**Requirement**: All of the data below should be written out again exactly.

· · · · · · ·

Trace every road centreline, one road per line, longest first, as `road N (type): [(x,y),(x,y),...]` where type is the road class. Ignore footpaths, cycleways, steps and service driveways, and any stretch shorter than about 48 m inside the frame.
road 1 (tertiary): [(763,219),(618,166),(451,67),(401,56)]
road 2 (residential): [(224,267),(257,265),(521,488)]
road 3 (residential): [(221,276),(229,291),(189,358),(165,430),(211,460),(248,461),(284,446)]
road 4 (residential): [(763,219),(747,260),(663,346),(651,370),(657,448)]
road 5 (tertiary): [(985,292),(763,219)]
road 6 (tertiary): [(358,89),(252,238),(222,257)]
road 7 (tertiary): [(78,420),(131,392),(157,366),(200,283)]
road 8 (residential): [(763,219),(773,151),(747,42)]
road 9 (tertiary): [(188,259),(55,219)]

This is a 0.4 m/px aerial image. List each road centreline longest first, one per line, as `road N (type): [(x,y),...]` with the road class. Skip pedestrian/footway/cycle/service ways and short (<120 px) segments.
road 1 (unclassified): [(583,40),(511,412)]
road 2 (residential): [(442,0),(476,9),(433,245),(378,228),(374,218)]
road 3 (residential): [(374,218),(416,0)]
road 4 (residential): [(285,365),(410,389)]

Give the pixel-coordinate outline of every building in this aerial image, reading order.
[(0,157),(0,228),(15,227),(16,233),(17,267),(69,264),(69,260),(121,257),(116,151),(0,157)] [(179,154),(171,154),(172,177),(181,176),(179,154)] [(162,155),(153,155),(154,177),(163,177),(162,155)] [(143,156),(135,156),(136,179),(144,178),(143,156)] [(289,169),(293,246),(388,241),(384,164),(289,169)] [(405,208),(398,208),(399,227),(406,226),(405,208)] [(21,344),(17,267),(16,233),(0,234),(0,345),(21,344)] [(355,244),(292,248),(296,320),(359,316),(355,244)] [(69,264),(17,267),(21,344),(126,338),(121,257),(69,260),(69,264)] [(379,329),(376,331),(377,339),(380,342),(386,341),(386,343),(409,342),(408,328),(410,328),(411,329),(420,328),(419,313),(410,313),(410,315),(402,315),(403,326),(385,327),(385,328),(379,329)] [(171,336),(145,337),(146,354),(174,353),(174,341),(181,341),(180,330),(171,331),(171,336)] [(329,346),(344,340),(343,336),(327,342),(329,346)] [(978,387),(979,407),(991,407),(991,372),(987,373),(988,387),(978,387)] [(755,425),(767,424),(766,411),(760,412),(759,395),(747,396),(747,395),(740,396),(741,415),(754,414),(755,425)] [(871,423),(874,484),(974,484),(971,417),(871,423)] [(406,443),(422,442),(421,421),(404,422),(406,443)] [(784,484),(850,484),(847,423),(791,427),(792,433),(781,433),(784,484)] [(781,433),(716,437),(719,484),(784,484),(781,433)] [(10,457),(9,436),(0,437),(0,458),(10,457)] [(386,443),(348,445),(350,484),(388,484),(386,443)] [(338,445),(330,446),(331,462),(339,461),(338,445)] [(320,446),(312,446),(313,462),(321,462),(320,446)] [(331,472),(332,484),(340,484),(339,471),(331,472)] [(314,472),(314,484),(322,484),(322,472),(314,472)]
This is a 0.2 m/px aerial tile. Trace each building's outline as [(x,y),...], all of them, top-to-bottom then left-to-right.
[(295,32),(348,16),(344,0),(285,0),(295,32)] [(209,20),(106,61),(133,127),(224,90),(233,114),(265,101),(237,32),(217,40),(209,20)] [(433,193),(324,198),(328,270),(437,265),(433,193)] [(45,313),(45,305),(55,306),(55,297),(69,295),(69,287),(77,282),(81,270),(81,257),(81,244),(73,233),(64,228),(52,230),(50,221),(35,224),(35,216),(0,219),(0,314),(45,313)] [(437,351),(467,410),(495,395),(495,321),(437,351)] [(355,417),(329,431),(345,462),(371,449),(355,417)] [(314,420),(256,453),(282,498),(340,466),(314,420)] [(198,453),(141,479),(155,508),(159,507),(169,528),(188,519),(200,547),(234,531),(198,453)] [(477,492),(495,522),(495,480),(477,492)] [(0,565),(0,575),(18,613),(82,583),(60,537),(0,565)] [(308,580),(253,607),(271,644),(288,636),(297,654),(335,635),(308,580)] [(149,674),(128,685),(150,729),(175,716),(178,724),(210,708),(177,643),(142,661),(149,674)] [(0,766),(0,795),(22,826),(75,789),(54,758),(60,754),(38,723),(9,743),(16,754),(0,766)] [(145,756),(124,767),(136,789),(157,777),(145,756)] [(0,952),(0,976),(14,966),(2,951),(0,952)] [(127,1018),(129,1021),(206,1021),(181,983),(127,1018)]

· · · · · · ·

**Solved problem**:
Trace every road centreline, one road per line, longest first, as `road N (type): [(x,y),(x,y),...]` where type is the road class. Ignore footpaths, cycleways, steps and service driveways, and any stretch shorter than about 48 m inside the frame.
road 1 (tertiary): [(763,219),(618,166),(451,67),(401,56)]
road 2 (residential): [(224,267),(257,265),(521,488)]
road 3 (residential): [(221,276),(229,291),(189,358),(165,430),(211,460),(248,461),(284,446)]
road 4 (residential): [(763,219),(747,260),(663,346),(651,370),(657,448)]
road 5 (tertiary): [(985,292),(763,219)]
road 6 (tertiary): [(358,89),(252,238),(222,257)]
road 7 (tertiary): [(78,420),(131,392),(157,366),(200,283)]
road 8 (residential): [(763,219),(773,151),(747,42)]
road 9 (tertiary): [(188,259),(55,219)]

This is a 0.4 m/px aerial image. List each road centreline longest first, one per line, as `road N (type): [(x,y),...]` with the road class. Skip pedestrian/footway/cycle/service ways and short (<120 px) segments.
road 1 (unclassified): [(583,40),(511,412)]
road 2 (residential): [(442,0),(476,9),(433,245),(378,228),(374,218)]
road 3 (residential): [(374,218),(416,0)]
road 4 (residential): [(285,365),(410,389)]

Give the pixel-coordinate outline of every building in this aerial image, reading order.
[(0,157),(0,228),(15,227),(16,233),(17,267),(69,264),(69,260),(121,257),(116,151),(0,157)] [(179,154),(171,154),(172,177),(181,176),(179,154)] [(162,155),(153,155),(154,177),(163,177),(162,155)] [(143,156),(135,156),(136,179),(144,178),(143,156)] [(289,169),(293,246),(388,241),(384,164),(289,169)] [(405,208),(398,208),(399,227),(406,226),(405,208)] [(21,344),(17,267),(16,233),(0,234),(0,345),(21,344)] [(355,244),(292,248),(296,320),(359,316),(355,244)] [(69,264),(17,267),(21,344),(126,338),(121,257),(69,260),(69,264)] [(379,329),(376,331),(377,339),(380,342),(386,341),(386,343),(409,342),(408,328),(410,328),(411,329),(420,328),(419,313),(410,313),(410,315),(402,315),(403,326),(385,327),(385,328),(379,329)] [(171,336),(145,337),(146,354),(174,353),(174,341),(181,341),(180,330),(171,331),(171,336)] [(329,346),(344,340),(343,336),(327,342),(329,346)] [(978,387),(979,407),(991,407),(991,372),(987,373),(988,387),(978,387)] [(755,425),(767,424),(766,411),(760,412),(759,395),(747,396),(747,395),(740,396),(741,415),(754,414),(755,425)] [(871,423),(874,484),(974,484),(971,417),(871,423)] [(406,443),(422,442),(421,421),(404,422),(406,443)] [(784,484),(850,484),(847,423),(791,427),(792,433),(781,433),(784,484)] [(781,433),(716,437),(719,484),(784,484),(781,433)] [(10,457),(9,436),(0,437),(0,458),(10,457)] [(386,443),(348,445),(350,484),(388,484),(386,443)] [(338,445),(330,446),(331,462),(339,461),(338,445)] [(320,446),(312,446),(313,462),(321,462),(320,446)] [(331,472),(332,484),(340,484),(339,471),(331,472)] [(314,472),(314,484),(322,484),(322,472),(314,472)]
This is a 0.2 m/px aerial tile. Trace each building's outline as [(x,y),...], all of them, top-to-bottom then left-to-right.
[(295,32),(348,16),(344,0),(285,0),(295,32)] [(209,20),(106,61),(133,127),(224,90),(233,114),(265,101),(237,32),(217,40),(209,20)] [(433,193),(324,198),(328,270),(437,265),(433,193)] [(45,313),(45,305),(55,306),(55,297),(69,295),(69,287),(77,282),(81,270),(81,257),(81,244),(73,233),(64,228),(52,230),(50,221),(35,224),(35,216),(0,219),(0,314),(45,313)] [(437,351),(467,410),(495,395),(495,321),(437,351)] [(355,417),(329,431),(345,462),(371,449),(355,417)] [(314,420),(256,453),(282,498),(340,466),(314,420)] [(198,453),(141,479),(155,508),(159,507),(169,528),(188,519),(200,547),(234,531),(198,453)] [(477,492),(495,522),(495,480),(477,492)] [(0,565),(0,575),(18,613),(82,583),(60,537),(0,565)] [(308,580),(253,607),(271,644),(288,636),(297,654),(335,635),(308,580)] [(149,674),(128,685),(150,729),(175,716),(178,724),(210,708),(177,643),(142,661),(149,674)] [(0,766),(0,795),(22,826),(75,789),(54,758),(60,754),(38,723),(9,743),(16,754),(0,766)] [(145,756),(124,767),(136,789),(157,777),(145,756)] [(0,952),(0,976),(14,966),(2,951),(0,952)] [(127,1018),(129,1021),(206,1021),(181,983),(127,1018)]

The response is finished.